━━━ DATA PROVIDED
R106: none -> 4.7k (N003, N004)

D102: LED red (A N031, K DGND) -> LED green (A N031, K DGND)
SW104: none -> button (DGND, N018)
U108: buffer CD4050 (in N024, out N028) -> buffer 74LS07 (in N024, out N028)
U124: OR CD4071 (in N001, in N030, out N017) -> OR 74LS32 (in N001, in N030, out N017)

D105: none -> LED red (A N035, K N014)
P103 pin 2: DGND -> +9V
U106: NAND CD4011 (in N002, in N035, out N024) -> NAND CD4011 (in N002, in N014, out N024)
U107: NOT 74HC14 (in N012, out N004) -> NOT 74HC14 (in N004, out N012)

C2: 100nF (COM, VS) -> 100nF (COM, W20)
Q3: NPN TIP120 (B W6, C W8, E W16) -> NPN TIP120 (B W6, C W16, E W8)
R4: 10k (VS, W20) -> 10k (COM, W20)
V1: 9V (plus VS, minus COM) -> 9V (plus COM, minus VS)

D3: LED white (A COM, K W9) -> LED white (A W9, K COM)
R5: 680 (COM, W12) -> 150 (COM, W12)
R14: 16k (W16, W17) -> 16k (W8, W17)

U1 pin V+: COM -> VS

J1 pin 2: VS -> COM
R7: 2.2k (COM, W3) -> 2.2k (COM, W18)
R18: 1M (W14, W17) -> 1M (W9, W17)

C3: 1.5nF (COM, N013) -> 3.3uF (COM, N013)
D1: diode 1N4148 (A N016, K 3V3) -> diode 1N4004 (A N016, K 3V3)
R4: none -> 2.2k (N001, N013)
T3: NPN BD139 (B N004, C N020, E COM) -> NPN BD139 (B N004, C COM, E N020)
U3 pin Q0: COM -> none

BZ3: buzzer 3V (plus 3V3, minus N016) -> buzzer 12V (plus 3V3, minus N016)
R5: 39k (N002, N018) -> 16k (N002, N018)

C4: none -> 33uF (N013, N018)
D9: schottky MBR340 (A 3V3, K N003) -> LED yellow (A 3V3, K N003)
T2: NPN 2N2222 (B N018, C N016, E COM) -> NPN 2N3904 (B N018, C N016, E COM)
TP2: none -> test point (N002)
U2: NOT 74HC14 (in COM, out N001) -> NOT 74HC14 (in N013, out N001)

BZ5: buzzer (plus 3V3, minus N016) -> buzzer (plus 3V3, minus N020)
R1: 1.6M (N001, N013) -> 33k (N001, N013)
━━━━━━
* [TASK OBJECTIVE]: Your reply should hold all the entries, each repeated without a single change.

* [RESULT]:
R106: none -> 4.7k (N003, N004)

D102: LED red (A N031, K DGND) -> LED green (A N031, K DGND)
SW104: none -> button (DGND, N018)
U108: buffer CD4050 (in N024, out N028) -> buffer 74LS07 (in N024, out N028)
U124: OR CD4071 (in N001, in N030, out N017) -> OR 74LS32 (in N001, in N030, out N017)

D105: none -> LED red (A N035, K N014)
P103 pin 2: DGND -> +9V
U106: NAND CD4011 (in N002, in N035, out N024) -> NAND CD4011 (in N002, in N014, out N024)
U107: NOT 74HC14 (in N012, out N004) -> NOT 74HC14 (in N004, out N012)

C2: 100nF (COM, VS) -> 100nF (COM, W20)
Q3: NPN TIP120 (B W6, C W8, E W16) -> NPN TIP120 (B W6, C W16, E W8)
R4: 10k (VS, W20) -> 10k (COM, W20)
V1: 9V (plus VS, minus COM) -> 9V (plus COM, minus VS)

D3: LED white (A COM, K W9) -> LED white (A W9, K COM)
R5: 680 (COM, W12) -> 150 (COM, W12)
R14: 16k (W16, W17) -> 16k (W8, W17)

U1 pin V+: COM -> VS

J1 pin 2: VS -> COM
R7: 2.2k (COM, W3) -> 2.2k (COM, W18)
R18: 1M (W14, W17) -> 1M (W9, W17)

C3: 1.5nF (COM, N013) -> 3.3uF (COM, N013)
D1: diode 1N4148 (A N016, K 3V3) -> diode 1N4004 (A N016, K 3V3)
R4: none -> 2.2k (N001, N013)
T3: NPN BD139 (B N004, C N020, E COM) -> NPN BD139 (B N004, C COM, E N020)
U3 pin Q0: COM -> none

BZ3: buzzer 3V (plus 3V3, minus N016) -> buzzer 12V (plus 3V3, minus N016)
R5: 39k (N002, N018) -> 16k (N002, N018)

C4: none -> 33uF (N013, N018)
D9: schottky MBR340 (A 3V3, K N003) -> LED yellow (A 3V3, K N003)
T2: NPN 2N2222 (B N018, C N016, E COM) -> NPN 2N3904 (B N018, C N016, E COM)
TP2: none -> test point (N002)
U2: NOT 74HC14 (in COM, out N001) -> NOT 74HC14 (in N013, out N001)

BZ5: buzzer (plus 3V3, minus N016) -> buzzer (plus 3V3, minus N020)
R1: 1.6M (N001, N013) -> 33k (N001, N013)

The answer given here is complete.